──────── Data extract
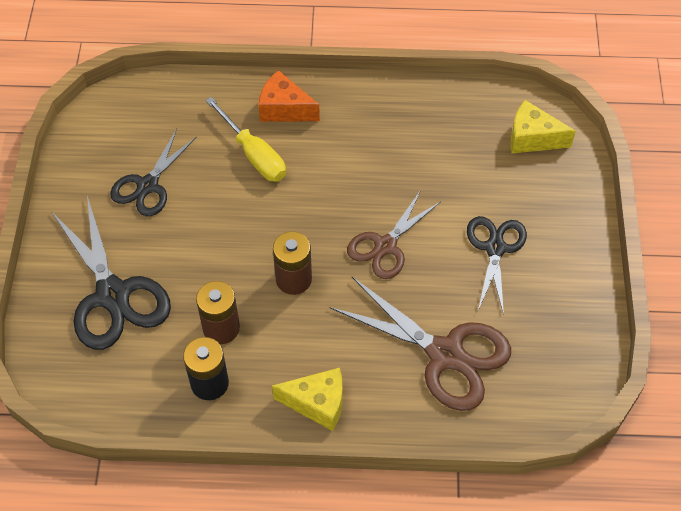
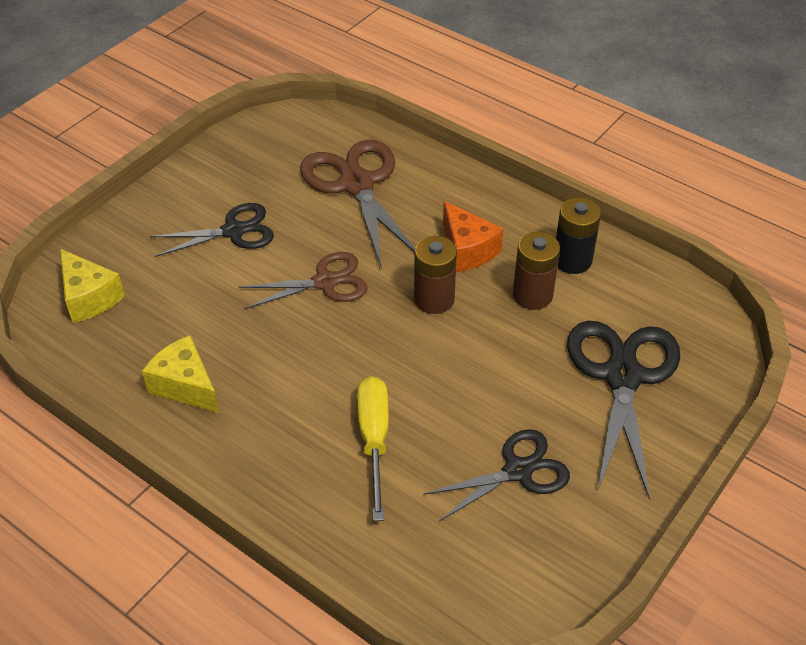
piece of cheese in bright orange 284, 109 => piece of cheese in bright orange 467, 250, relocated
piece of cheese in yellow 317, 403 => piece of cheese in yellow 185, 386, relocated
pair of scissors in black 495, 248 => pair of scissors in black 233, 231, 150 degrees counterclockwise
────────────────
Go through the preceding material and copy each line that has the word "cheese".

Response to this exercise:
piece of cheese in bright orange 284, 109 => piece of cheese in bright orange 467, 250, relocated
piece of cheese in yellow 317, 403 => piece of cheese in yellow 185, 386, relocated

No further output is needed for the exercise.